## Problem
Set the listing down exactly; no pictures.
Segment Start: Task input
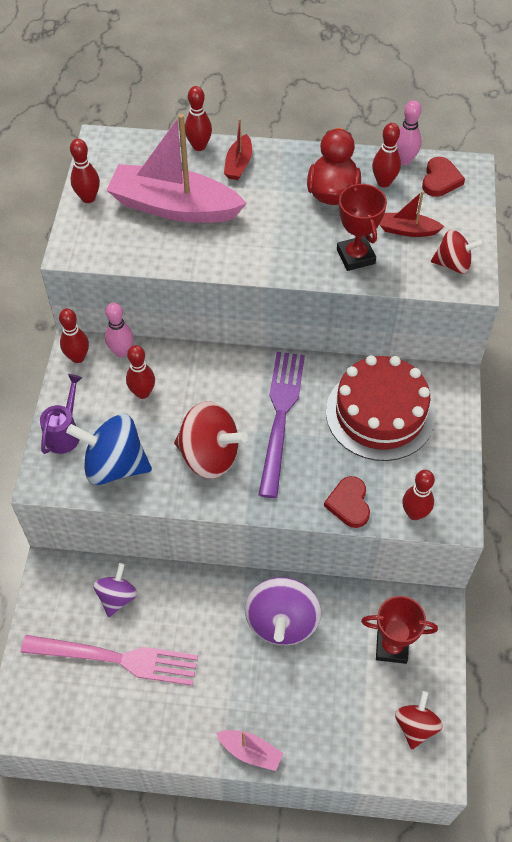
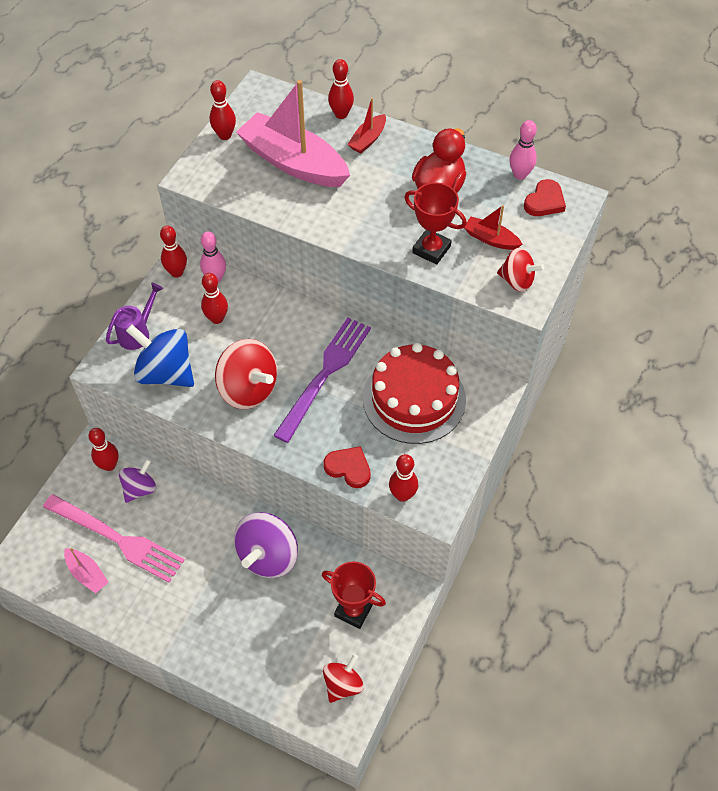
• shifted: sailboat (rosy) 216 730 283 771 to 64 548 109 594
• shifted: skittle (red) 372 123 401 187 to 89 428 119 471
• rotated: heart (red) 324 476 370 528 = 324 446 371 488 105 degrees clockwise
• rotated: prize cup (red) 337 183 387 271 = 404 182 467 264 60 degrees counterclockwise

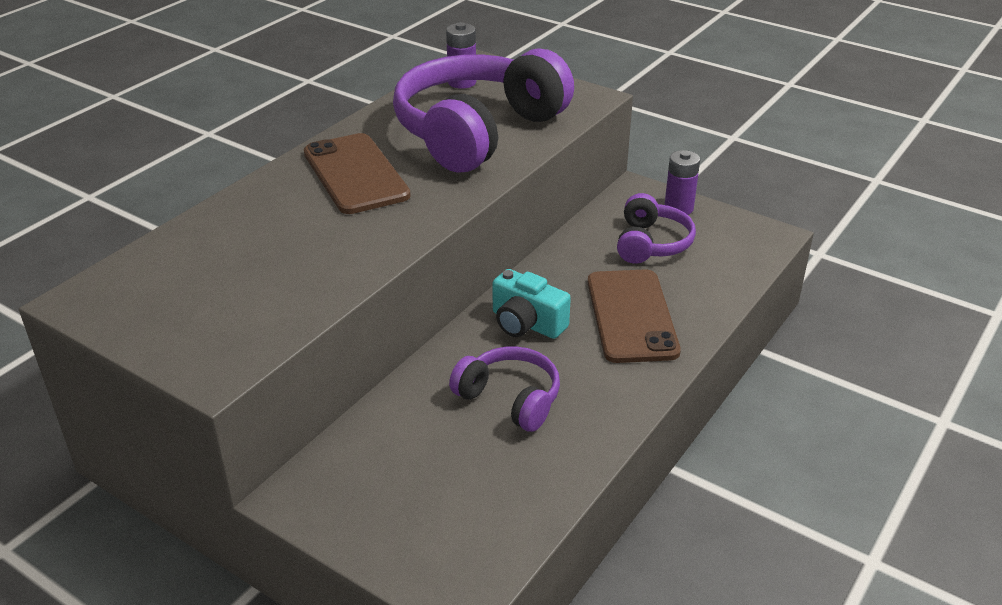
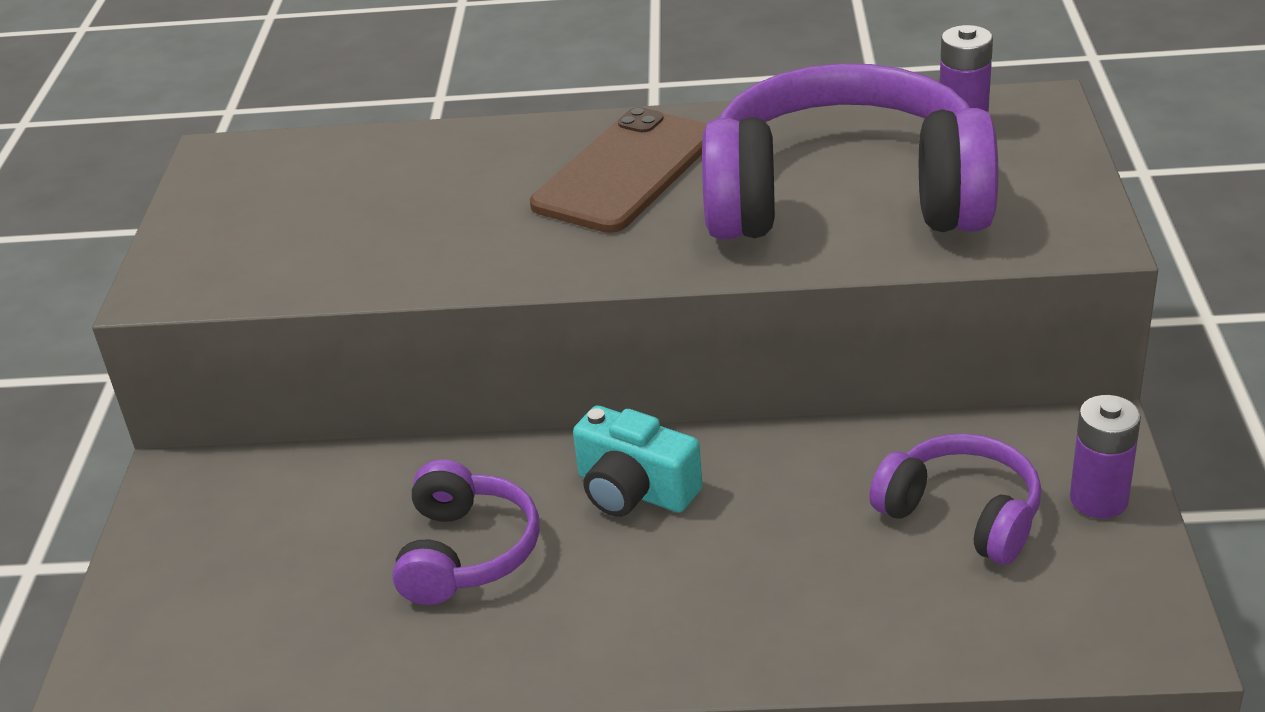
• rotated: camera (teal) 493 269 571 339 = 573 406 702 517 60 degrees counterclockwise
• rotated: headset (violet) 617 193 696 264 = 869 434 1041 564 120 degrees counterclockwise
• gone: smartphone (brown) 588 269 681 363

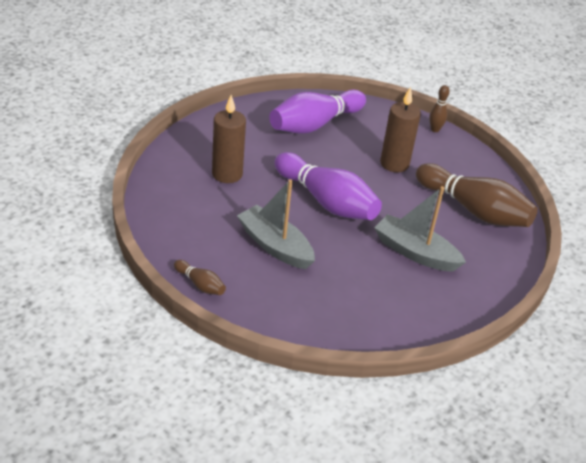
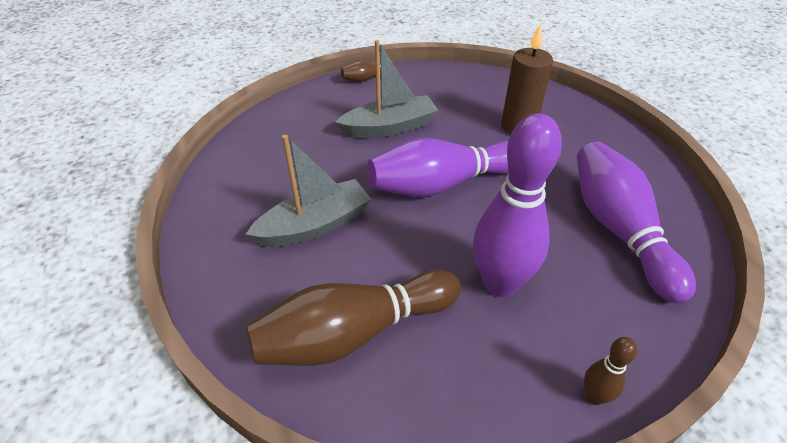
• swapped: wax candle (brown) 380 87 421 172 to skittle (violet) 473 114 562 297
Segment End: Task input
## Worked solution
• shifted: sailboat (rosy) 216 730 283 771 to 64 548 109 594
• shifted: skittle (red) 372 123 401 187 to 89 428 119 471
• rotated: heart (red) 324 476 370 528 = 324 446 371 488 105 degrees clockwise
• rotated: prize cup (red) 337 183 387 271 = 404 182 467 264 60 degrees counterclockwise

• rotated: camera (teal) 493 269 571 339 = 573 406 702 517 60 degrees counterclockwise
• rotated: headset (violet) 617 193 696 264 = 869 434 1041 564 120 degrees counterclockwise
• gone: smartphone (brown) 588 269 681 363

• swapped: wax candle (brown) 380 87 421 172 to skittle (violet) 473 114 562 297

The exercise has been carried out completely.